▶ **Your goal**:
Every line containing the string "turquesa" should be returned from the records.

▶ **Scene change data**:

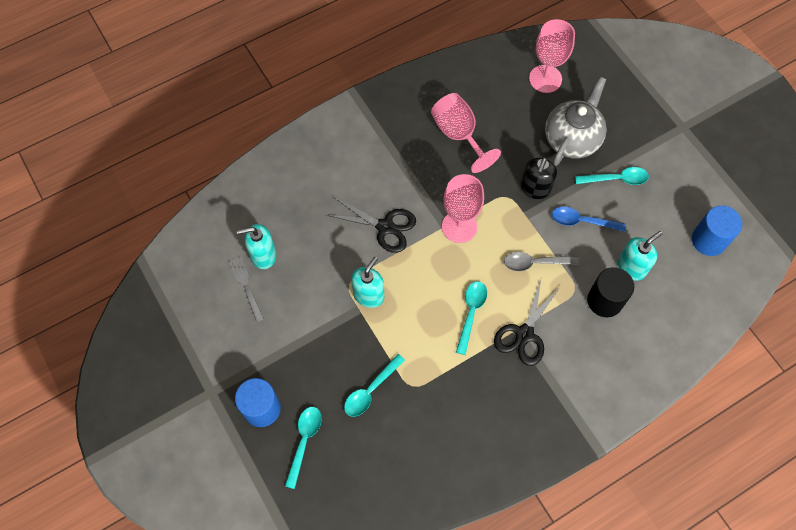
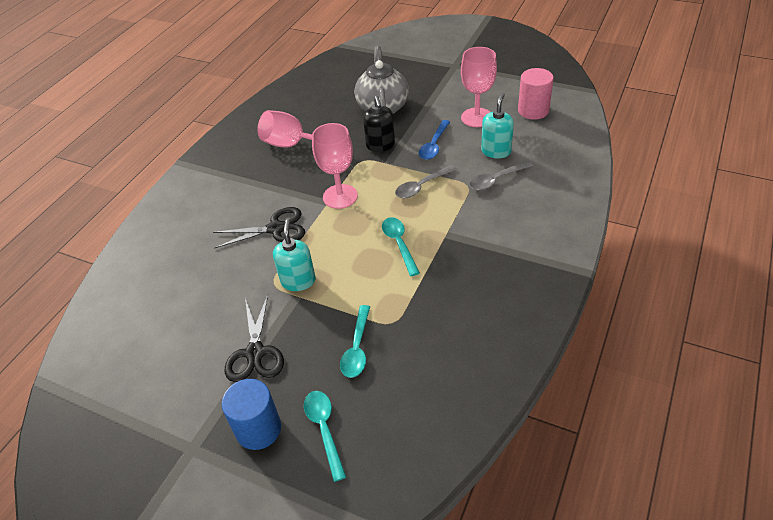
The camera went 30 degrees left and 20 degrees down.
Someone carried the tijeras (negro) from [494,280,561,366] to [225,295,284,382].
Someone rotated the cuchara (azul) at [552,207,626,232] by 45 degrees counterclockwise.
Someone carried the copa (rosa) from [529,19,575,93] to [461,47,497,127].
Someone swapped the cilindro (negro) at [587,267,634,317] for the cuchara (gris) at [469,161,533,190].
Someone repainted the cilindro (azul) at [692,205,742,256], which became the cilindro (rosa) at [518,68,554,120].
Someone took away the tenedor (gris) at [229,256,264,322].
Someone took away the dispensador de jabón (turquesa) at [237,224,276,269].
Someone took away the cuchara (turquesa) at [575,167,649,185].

▶ **Exercise result**:
Someone took away the dispensador de jabón (turquesa) at [237,224,276,269].
Someone took away the cuchara (turquesa) at [575,167,649,185].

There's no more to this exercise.